_What the exercise asks_. Every line from the one containing "C1: 220nF (+9V, GND) -> 10nF (+9V, GND)" to the one containing "U5: ATtiny841 -> ATtiny44" in the records below, both included, must be set down exactly, and no other line.

Provided data Start Marker

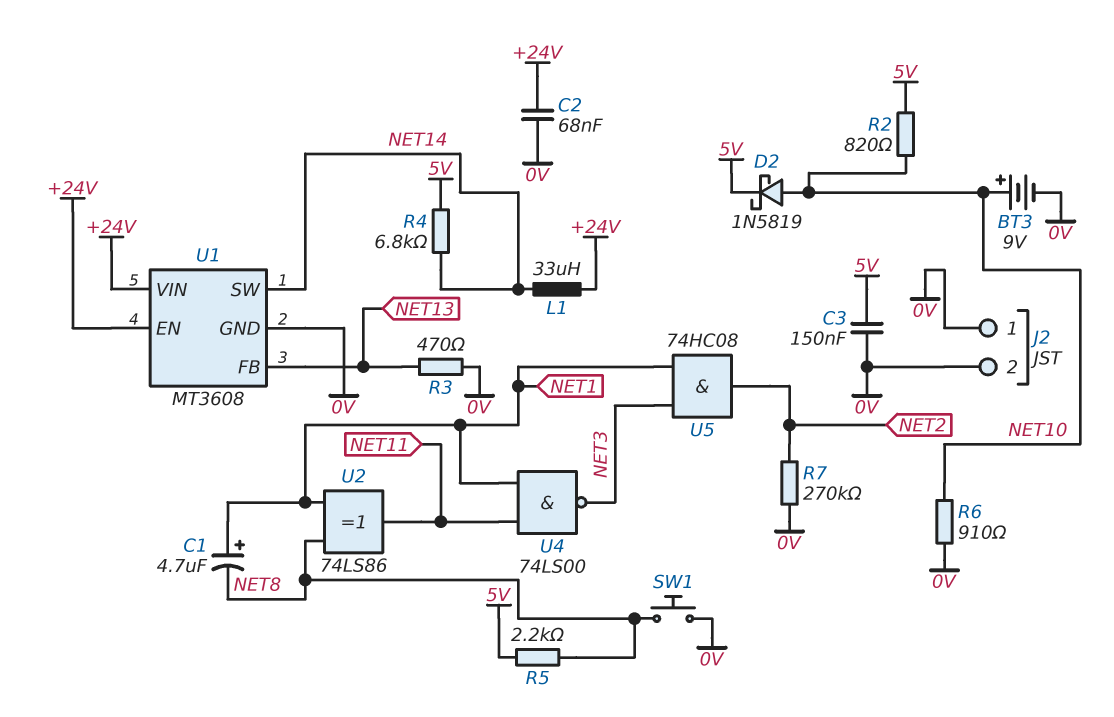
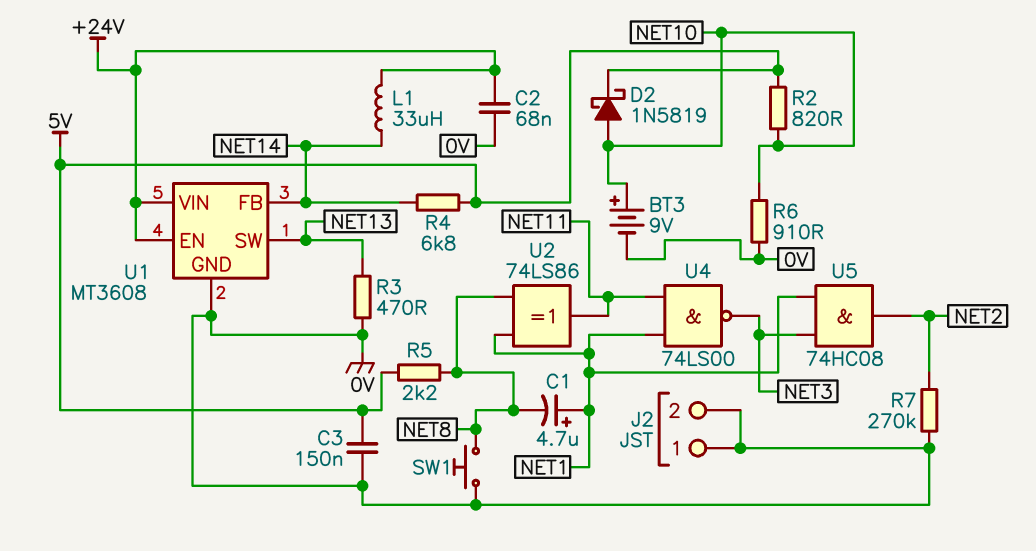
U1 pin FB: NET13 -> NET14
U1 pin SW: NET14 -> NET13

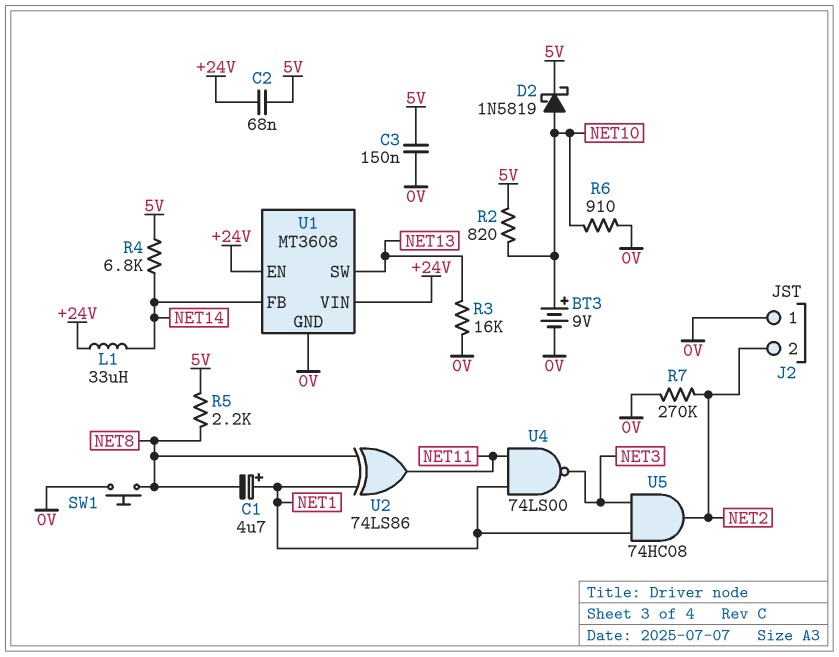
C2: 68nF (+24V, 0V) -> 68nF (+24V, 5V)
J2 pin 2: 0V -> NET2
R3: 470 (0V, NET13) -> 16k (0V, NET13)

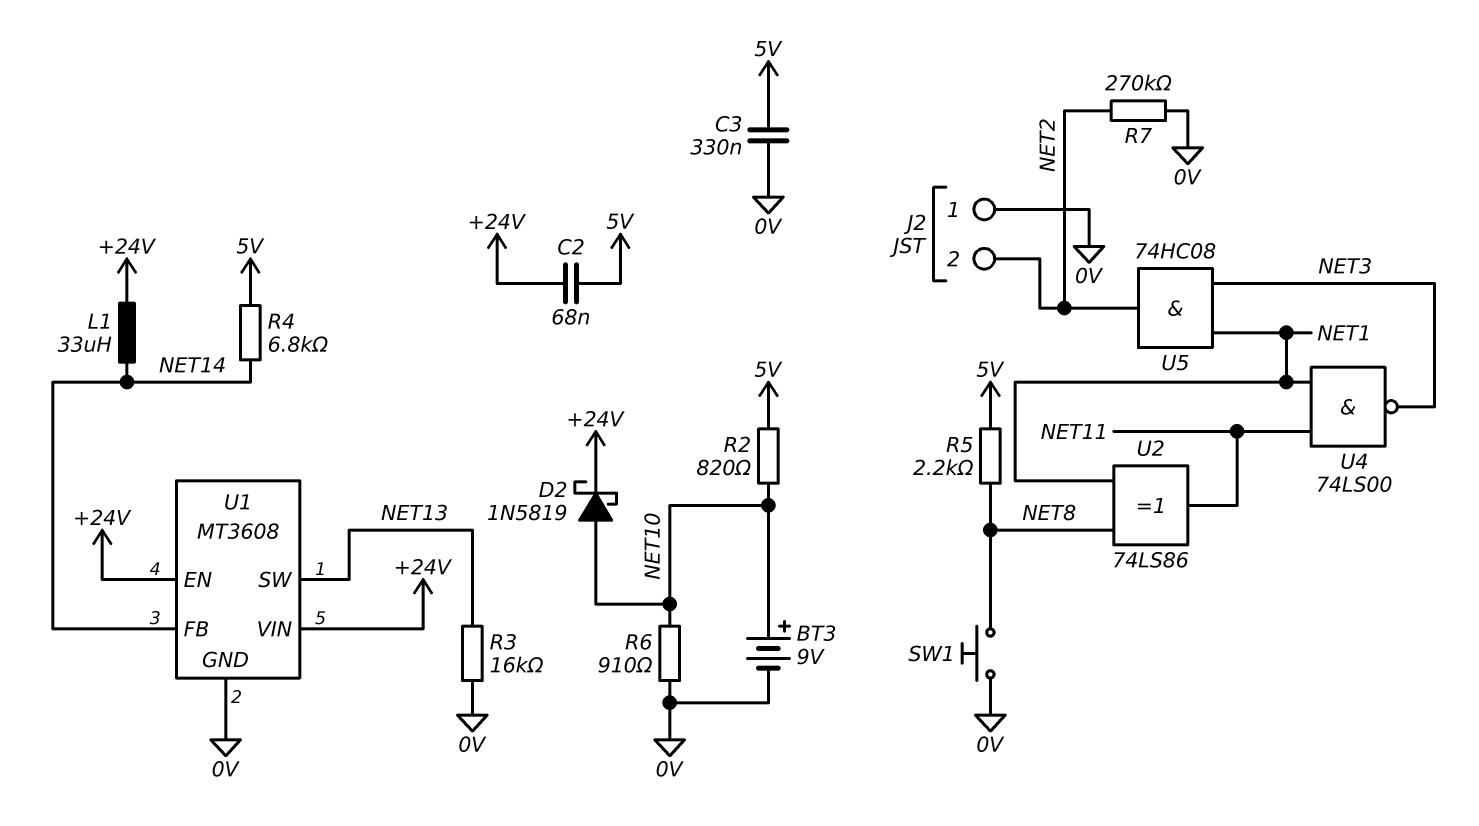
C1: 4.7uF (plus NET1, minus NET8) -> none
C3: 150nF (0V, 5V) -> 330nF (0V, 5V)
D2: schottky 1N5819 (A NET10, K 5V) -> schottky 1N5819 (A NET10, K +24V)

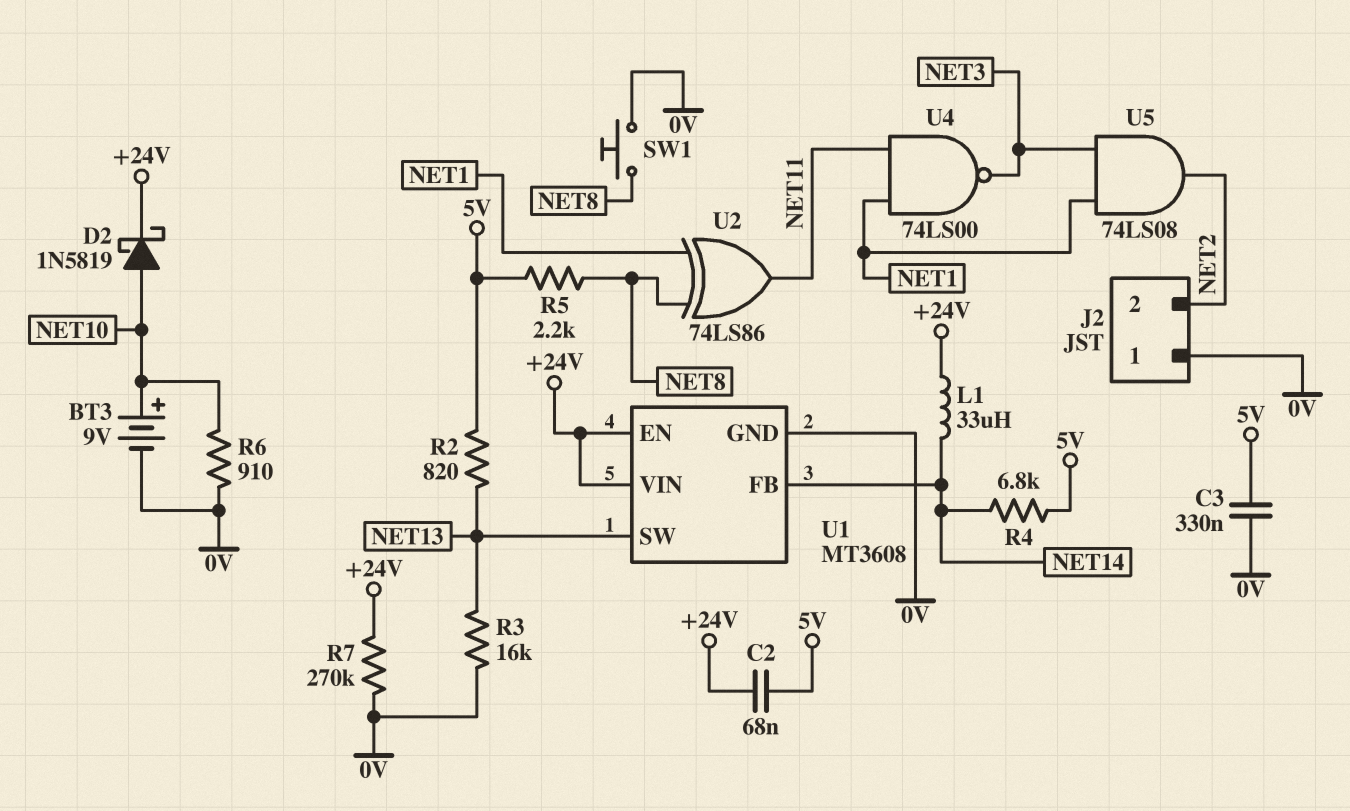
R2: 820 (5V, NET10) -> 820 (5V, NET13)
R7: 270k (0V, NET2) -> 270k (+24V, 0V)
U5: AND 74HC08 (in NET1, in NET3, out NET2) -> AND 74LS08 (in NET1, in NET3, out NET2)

Provided data End Marker
Provided data Start Marker

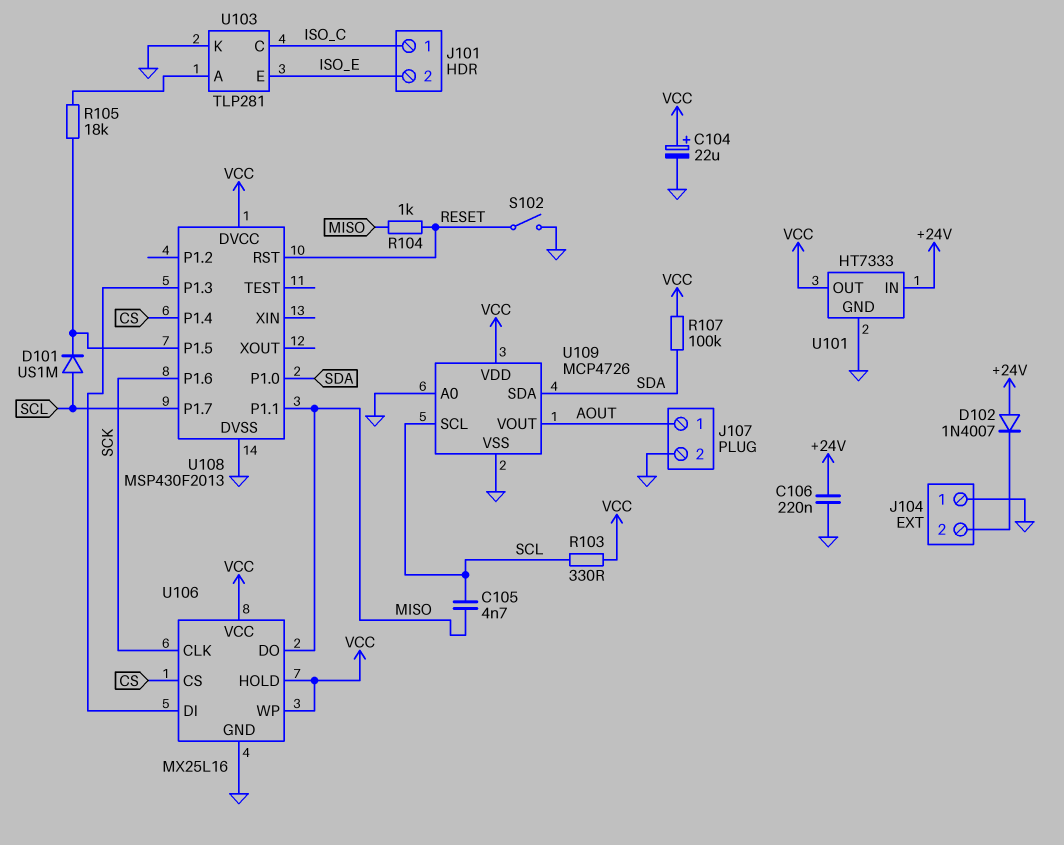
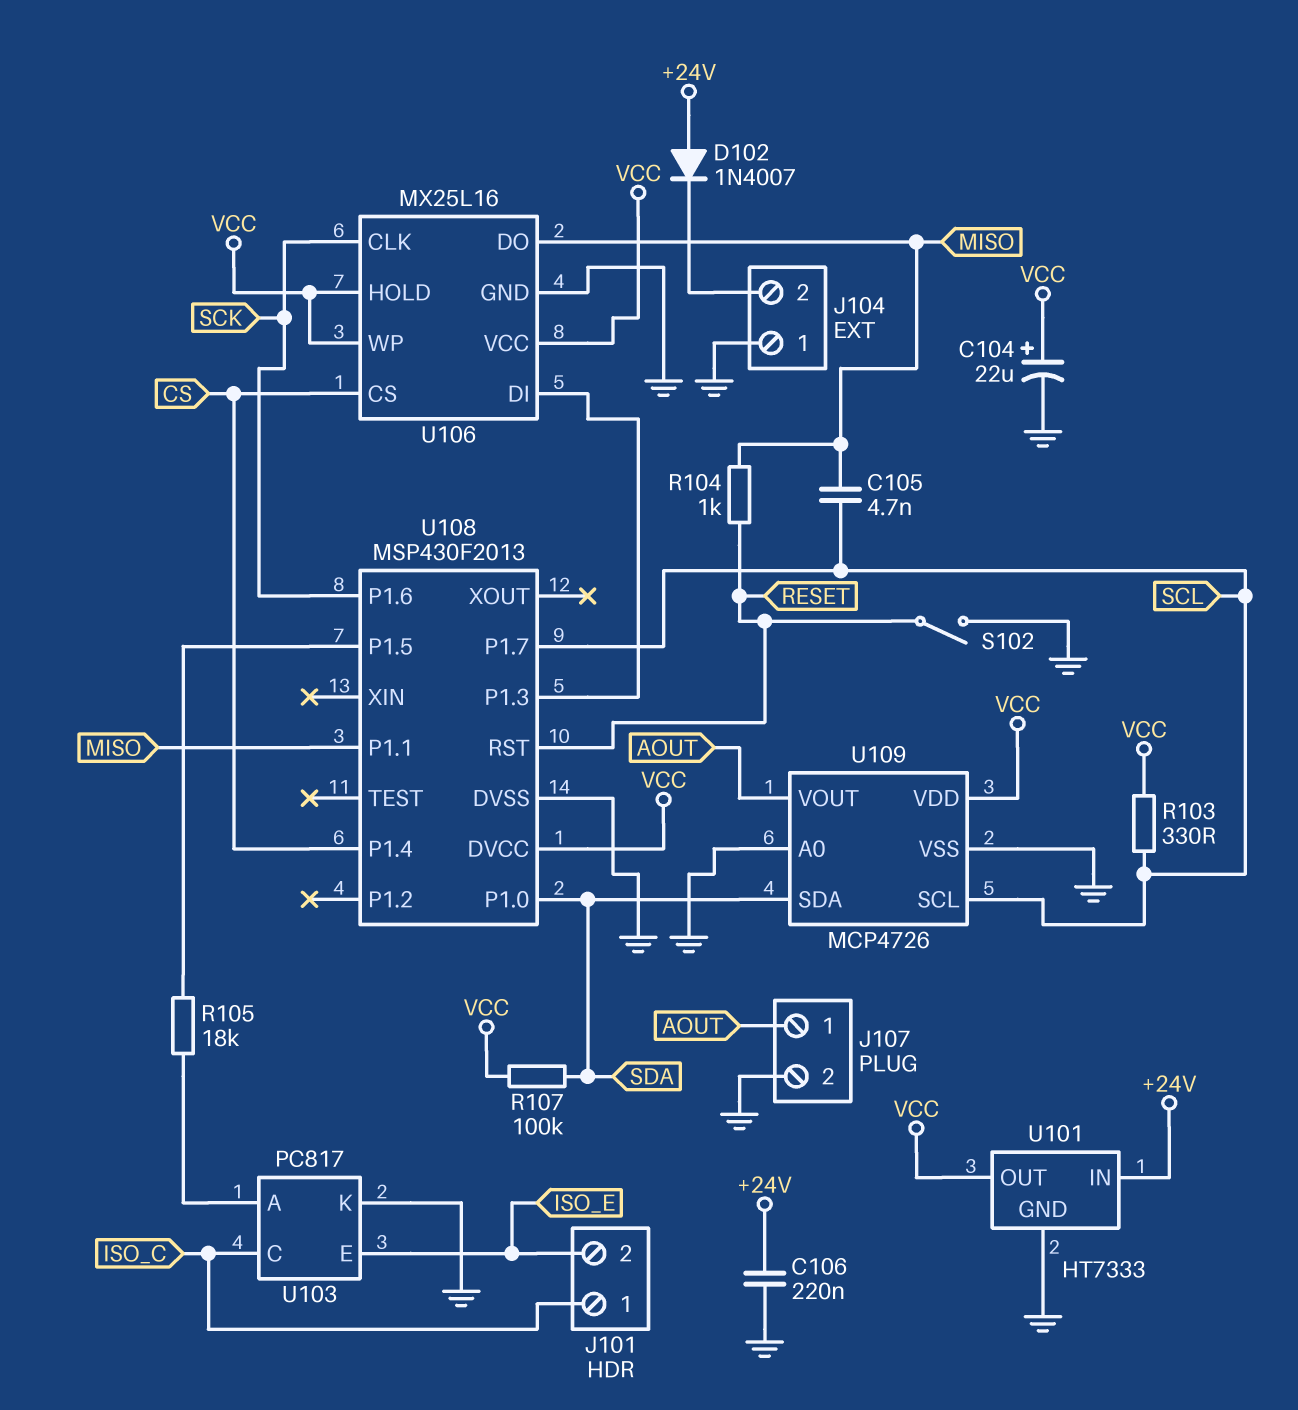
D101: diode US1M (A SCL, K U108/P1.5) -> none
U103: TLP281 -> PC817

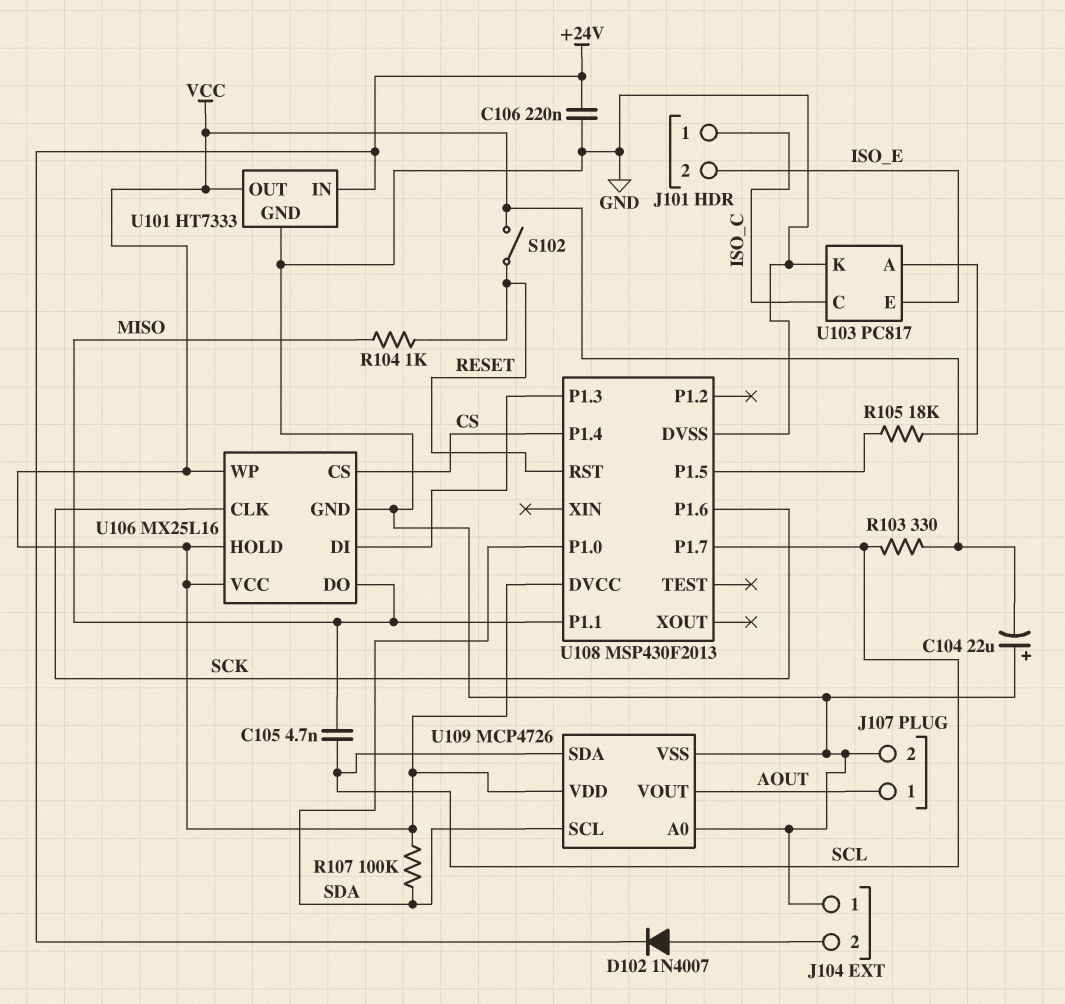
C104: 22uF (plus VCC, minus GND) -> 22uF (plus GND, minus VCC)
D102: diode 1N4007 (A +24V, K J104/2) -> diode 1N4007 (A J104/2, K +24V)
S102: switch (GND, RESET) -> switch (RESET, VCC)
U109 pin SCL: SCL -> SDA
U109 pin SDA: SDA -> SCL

Provided data End Marker
Provided data Start Marker

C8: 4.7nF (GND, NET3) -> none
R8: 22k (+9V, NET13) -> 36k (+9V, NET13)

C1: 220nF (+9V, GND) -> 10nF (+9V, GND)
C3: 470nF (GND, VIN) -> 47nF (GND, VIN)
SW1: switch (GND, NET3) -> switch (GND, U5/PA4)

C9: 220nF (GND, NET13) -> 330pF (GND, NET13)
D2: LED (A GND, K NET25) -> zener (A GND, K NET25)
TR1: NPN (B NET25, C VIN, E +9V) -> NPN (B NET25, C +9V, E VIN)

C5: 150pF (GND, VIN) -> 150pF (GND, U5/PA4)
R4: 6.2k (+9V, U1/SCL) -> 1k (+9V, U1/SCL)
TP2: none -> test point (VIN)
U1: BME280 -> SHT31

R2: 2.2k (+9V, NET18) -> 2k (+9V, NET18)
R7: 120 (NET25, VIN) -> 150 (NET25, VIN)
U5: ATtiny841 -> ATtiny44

Provided data End Marker

_Task answer_.
C1: 220nF (+9V, GND) -> 10nF (+9V, GND)
C3: 470nF (GND, VIN) -> 47nF (GND, VIN)
SW1: switch (GND, NET3) -> switch (GND, U5/PA4)

C9: 220nF (GND, NET13) -> 330pF (GND, NET13)
D2: LED (A GND, K NET25) -> zener (A GND, K NET25)
TR1: NPN (B NET25, C VIN, E +9V) -> NPN (B NET25, C +9V, E VIN)

C5: 150pF (GND, VIN) -> 150pF (GND, U5/PA4)
R4: 6.2k (+9V, U1/SCL) -> 1k (+9V, U1/SCL)
TP2: none -> test point (VIN)
U1: BME280 -> SHT31

R2: 2.2k (+9V, NET18) -> 2k (+9V, NET18)
R7: 120 (NET25, VIN) -> 150 (NET25, VIN)
U5: ATtiny841 -> ATtiny44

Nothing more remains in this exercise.